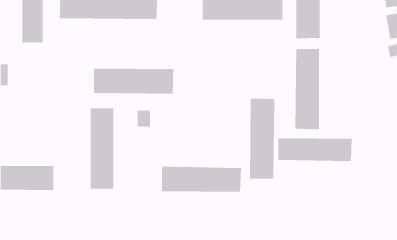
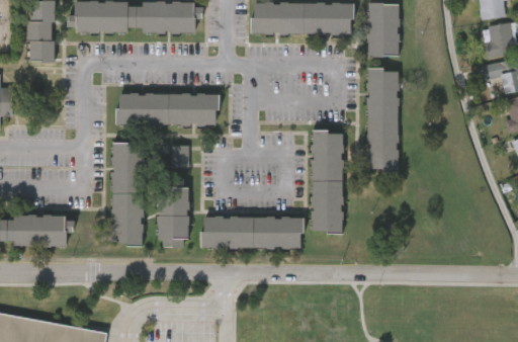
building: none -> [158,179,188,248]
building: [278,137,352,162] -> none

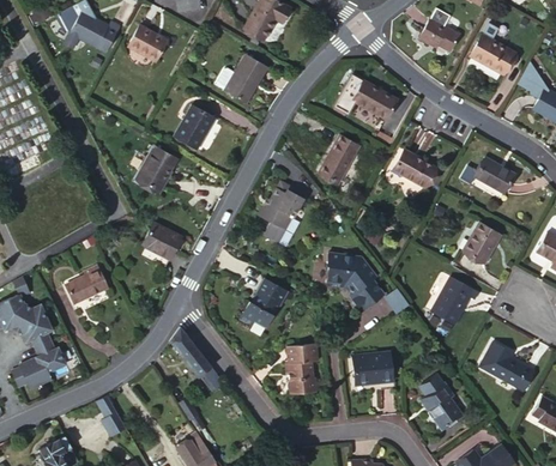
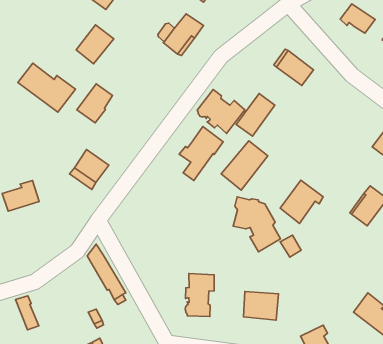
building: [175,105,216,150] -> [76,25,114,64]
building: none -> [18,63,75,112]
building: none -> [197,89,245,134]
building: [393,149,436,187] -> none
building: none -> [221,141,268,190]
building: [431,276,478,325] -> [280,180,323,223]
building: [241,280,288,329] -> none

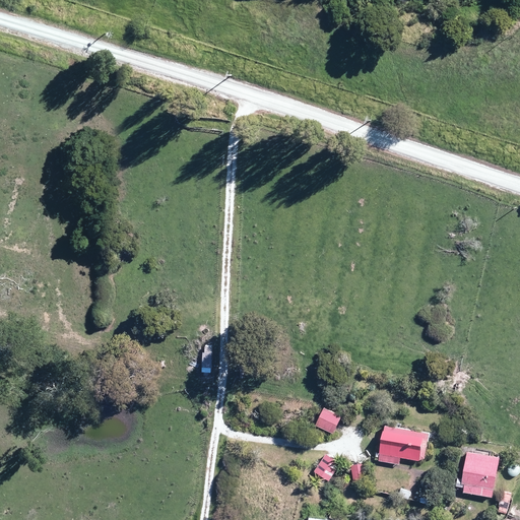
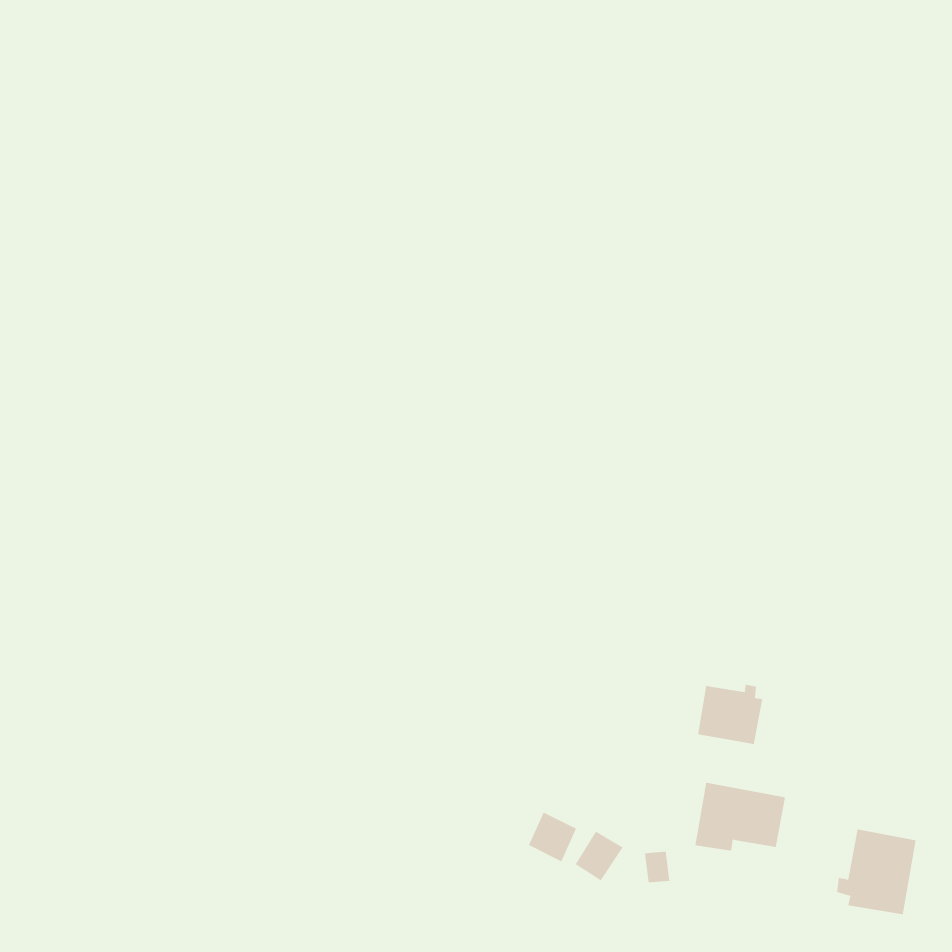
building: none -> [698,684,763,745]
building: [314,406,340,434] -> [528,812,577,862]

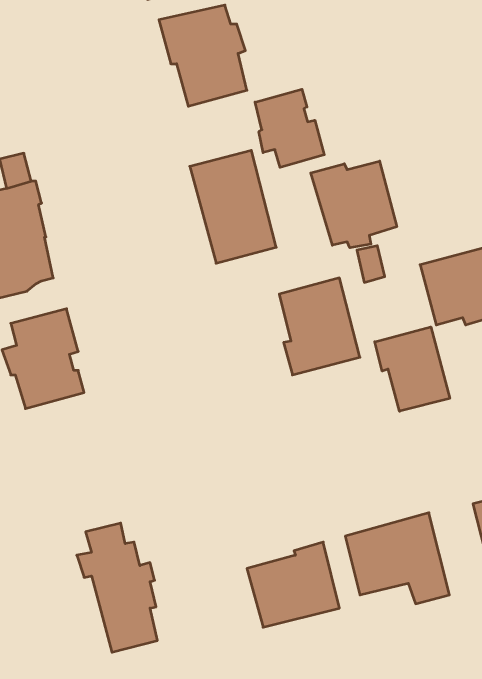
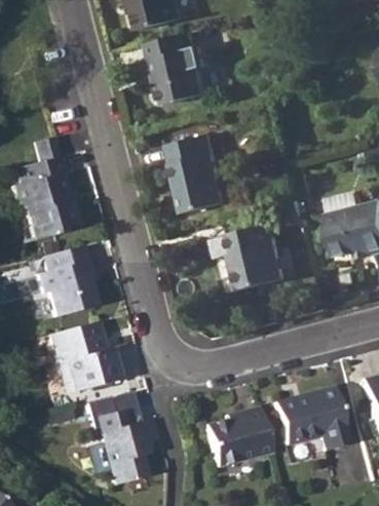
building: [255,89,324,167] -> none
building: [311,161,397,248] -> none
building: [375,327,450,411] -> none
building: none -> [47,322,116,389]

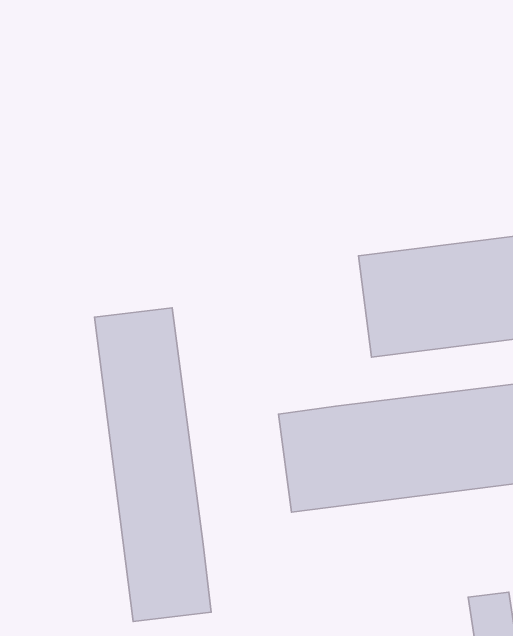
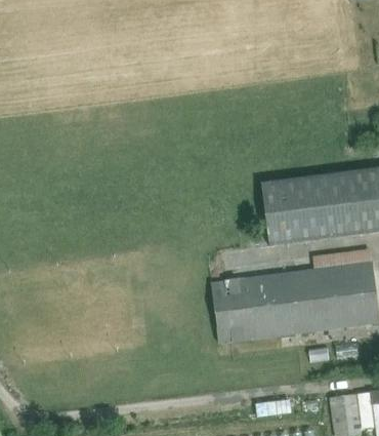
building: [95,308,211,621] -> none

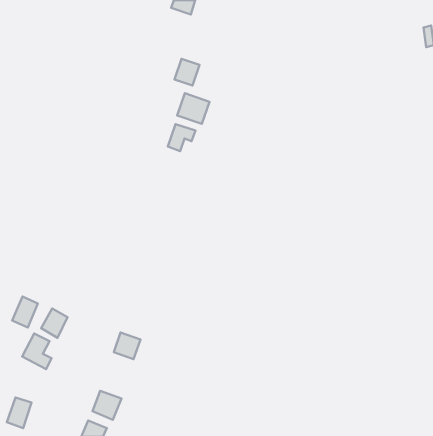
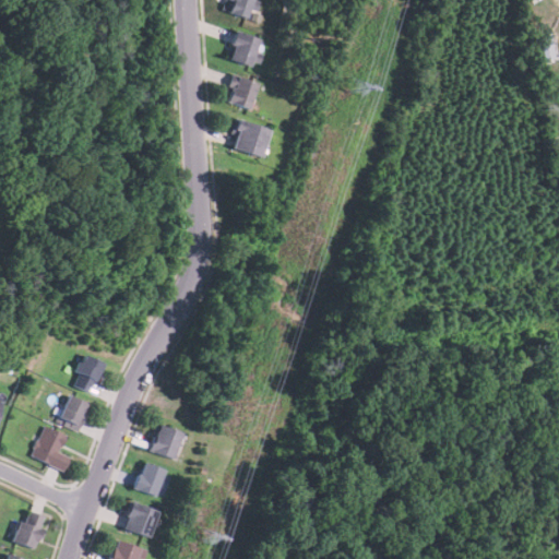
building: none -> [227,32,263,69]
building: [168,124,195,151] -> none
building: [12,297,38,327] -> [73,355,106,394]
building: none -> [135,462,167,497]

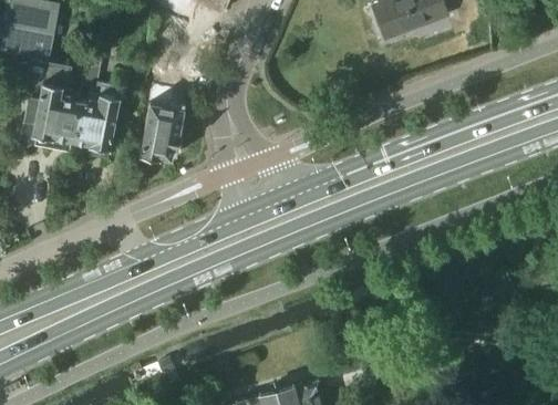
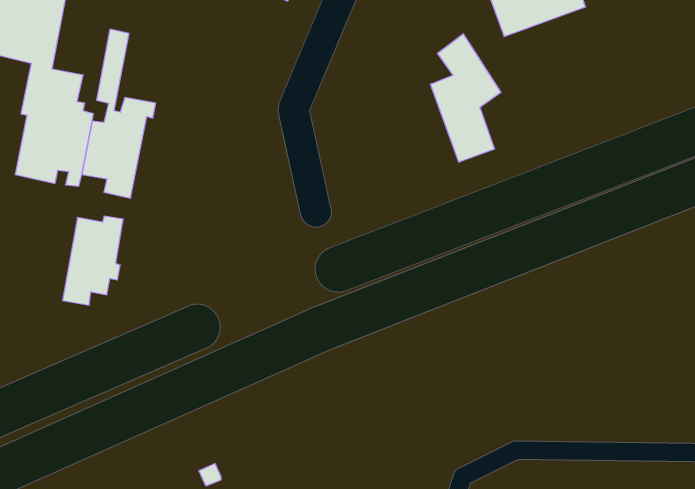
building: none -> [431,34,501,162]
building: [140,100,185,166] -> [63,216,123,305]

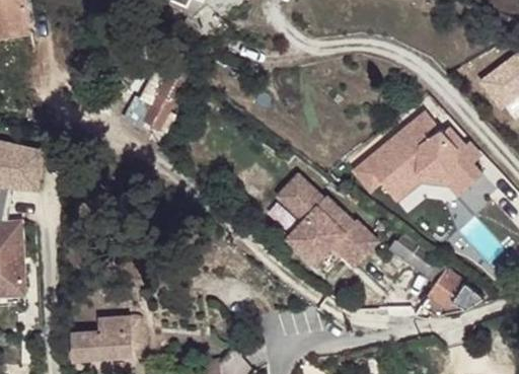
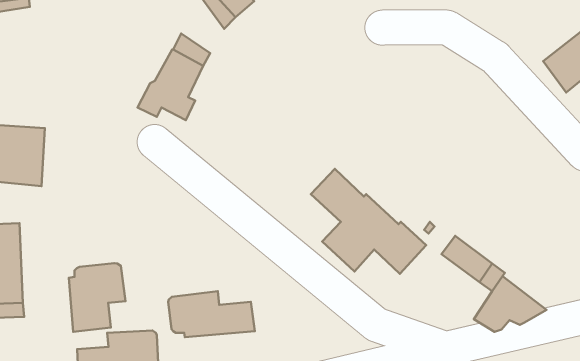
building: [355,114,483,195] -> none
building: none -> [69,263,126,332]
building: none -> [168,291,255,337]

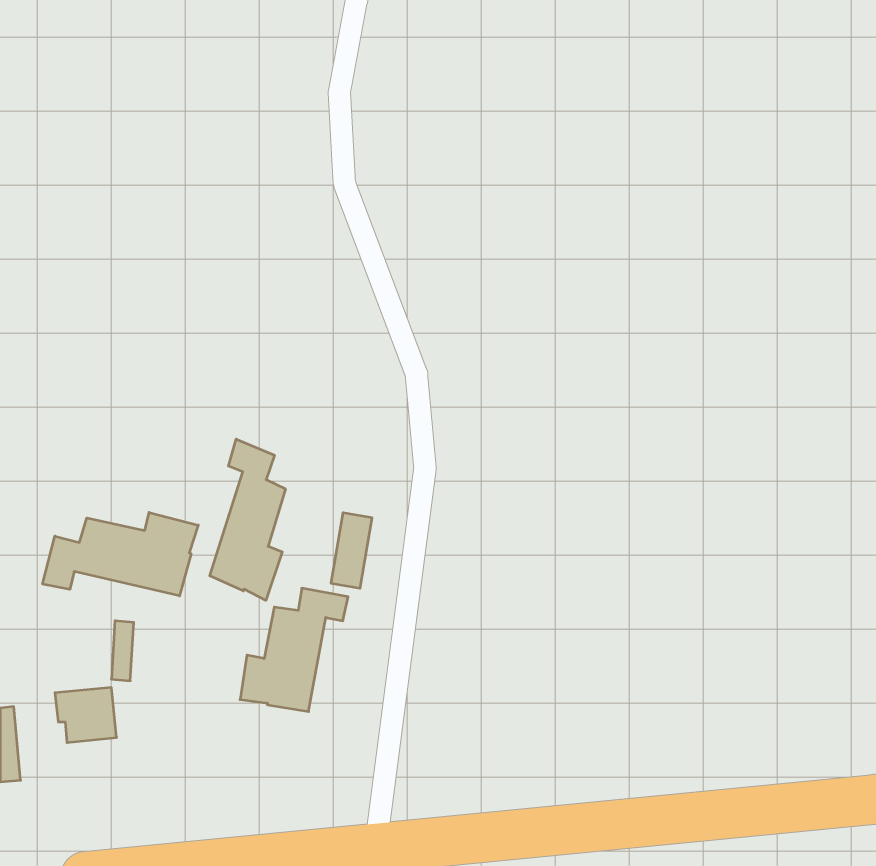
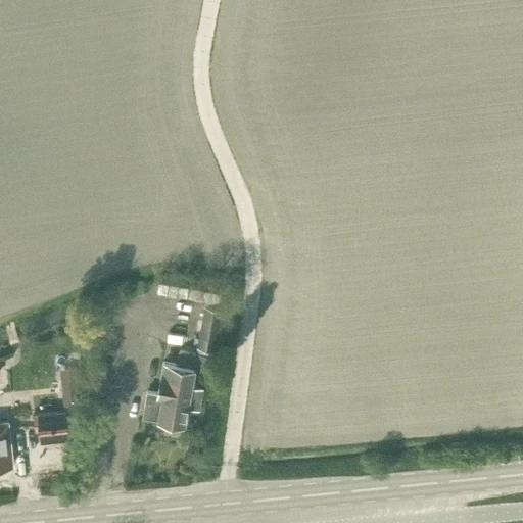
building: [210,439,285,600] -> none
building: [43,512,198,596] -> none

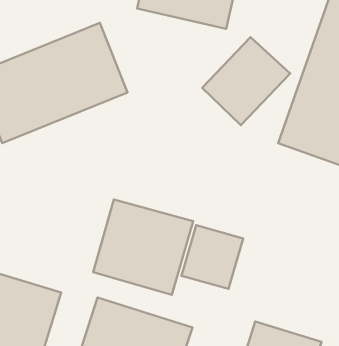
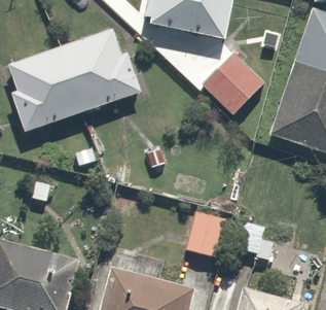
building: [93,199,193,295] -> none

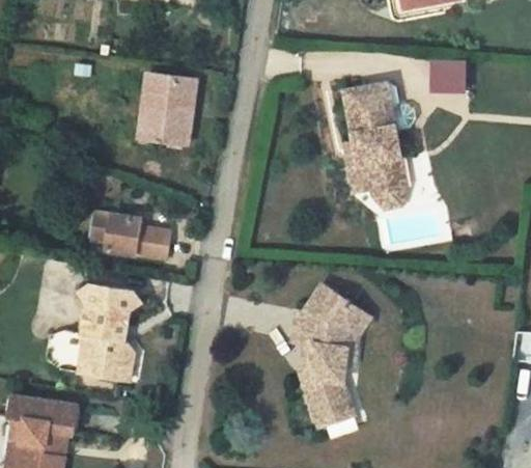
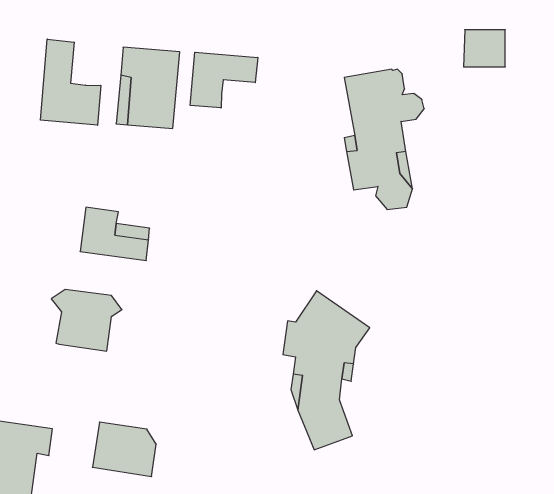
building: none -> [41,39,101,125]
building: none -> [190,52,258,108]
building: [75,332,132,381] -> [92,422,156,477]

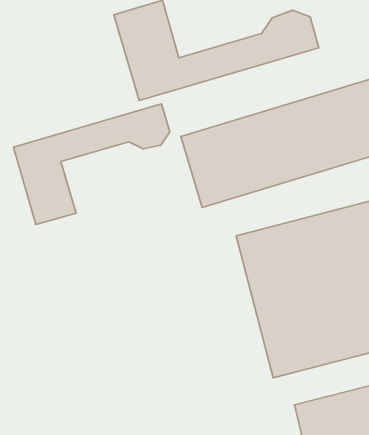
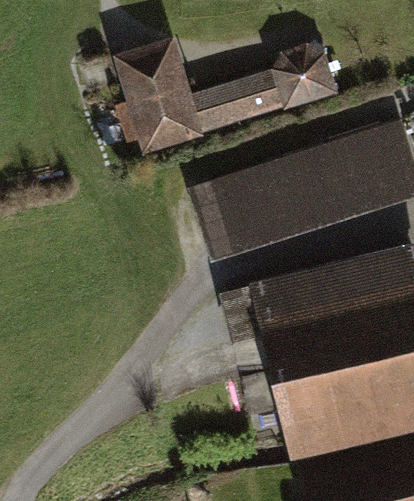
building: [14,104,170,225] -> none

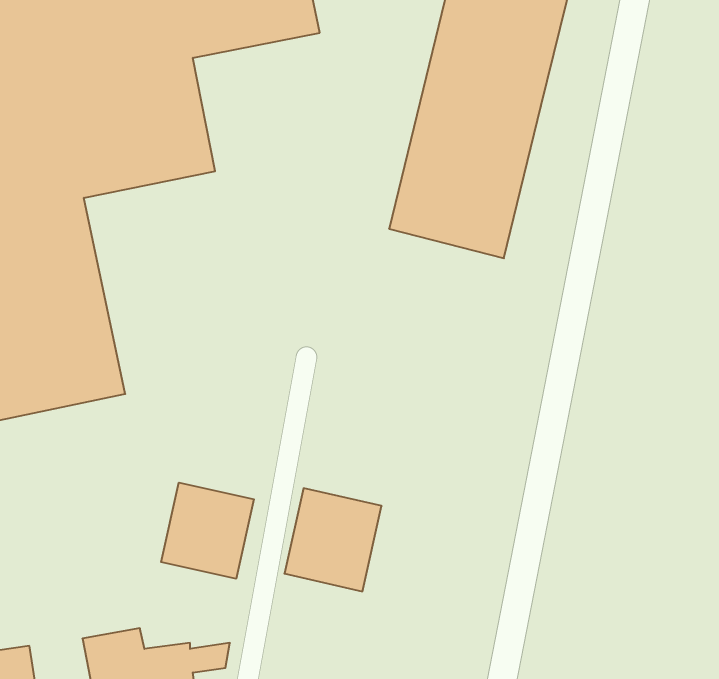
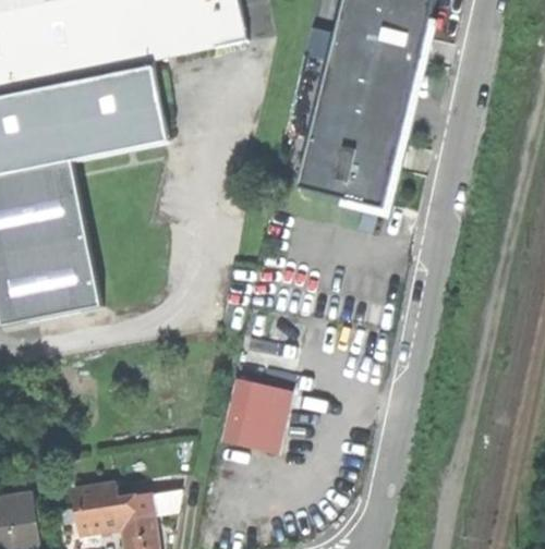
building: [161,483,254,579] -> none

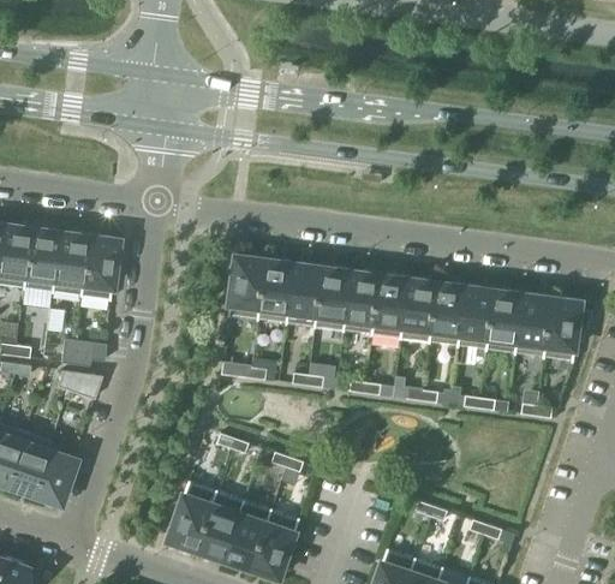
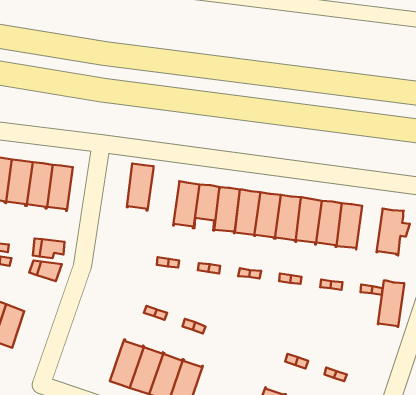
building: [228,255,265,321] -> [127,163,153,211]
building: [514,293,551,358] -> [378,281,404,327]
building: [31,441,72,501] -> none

════

== EXERCISE ==
Above are some records. Reproduce the lines from the one with "building: [311,161,397,248] -> none" down to the one with "building: none -> [41,39,101,125]", keeping both, and leave every picture out.

== WRITTEN SOLUTION ==
building: [311,161,397,248] -> none
building: [375,327,450,411] -> none
building: none -> [47,322,116,389]

building: [95,308,211,621] -> none

building: none -> [227,32,263,69]
building: [168,124,195,151] -> none
building: [12,297,38,327] -> [73,355,106,394]
building: none -> [135,462,167,497]

building: none -> [431,34,501,162]
building: [140,100,185,166] -> [63,216,123,305]

building: [355,114,483,195] -> none
building: none -> [69,263,126,332]
building: none -> [168,291,255,337]

building: [210,439,285,600] -> none
building: [43,512,198,596] -> none

building: [93,199,193,295] -> none

building: none -> [41,39,101,125]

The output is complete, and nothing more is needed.